Once the line containing "Red Team: [220,836,622,1102]" is found, retype it and each line after it through the last entry below, word for word, and nothing else.

Coordinate change listings:
□ □ □ □
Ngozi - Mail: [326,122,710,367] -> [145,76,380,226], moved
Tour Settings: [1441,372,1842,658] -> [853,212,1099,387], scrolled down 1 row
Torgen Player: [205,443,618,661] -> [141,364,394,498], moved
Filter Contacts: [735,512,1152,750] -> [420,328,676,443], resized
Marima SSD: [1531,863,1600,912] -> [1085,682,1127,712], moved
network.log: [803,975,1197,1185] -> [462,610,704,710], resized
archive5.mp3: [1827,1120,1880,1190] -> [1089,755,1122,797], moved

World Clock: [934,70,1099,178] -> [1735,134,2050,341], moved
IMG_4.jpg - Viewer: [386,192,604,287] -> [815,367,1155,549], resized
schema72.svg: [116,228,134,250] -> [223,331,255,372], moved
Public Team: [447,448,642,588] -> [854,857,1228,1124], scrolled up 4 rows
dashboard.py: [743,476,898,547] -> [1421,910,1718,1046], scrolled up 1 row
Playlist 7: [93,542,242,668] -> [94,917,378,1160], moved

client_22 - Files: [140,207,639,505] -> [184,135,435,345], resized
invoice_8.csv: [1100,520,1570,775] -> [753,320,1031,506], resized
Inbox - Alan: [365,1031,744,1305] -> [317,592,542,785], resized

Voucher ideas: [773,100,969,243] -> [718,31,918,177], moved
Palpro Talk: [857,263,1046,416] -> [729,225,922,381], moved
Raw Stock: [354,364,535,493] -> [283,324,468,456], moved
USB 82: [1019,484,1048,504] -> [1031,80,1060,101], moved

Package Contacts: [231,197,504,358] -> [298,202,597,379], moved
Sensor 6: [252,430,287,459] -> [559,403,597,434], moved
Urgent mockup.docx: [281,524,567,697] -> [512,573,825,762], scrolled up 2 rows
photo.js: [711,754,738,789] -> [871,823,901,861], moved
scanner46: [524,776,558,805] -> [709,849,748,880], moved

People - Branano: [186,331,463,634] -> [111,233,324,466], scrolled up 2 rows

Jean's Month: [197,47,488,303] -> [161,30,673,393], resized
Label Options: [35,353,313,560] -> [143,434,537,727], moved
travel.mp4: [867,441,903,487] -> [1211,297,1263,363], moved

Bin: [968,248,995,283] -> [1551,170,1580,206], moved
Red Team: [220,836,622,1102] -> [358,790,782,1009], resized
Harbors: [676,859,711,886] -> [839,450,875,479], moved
□ □ □ □
Solution:
Red Team: [220,836,622,1102] -> [358,790,782,1009], resized
Harbors: [676,859,711,886] -> [839,450,875,479], moved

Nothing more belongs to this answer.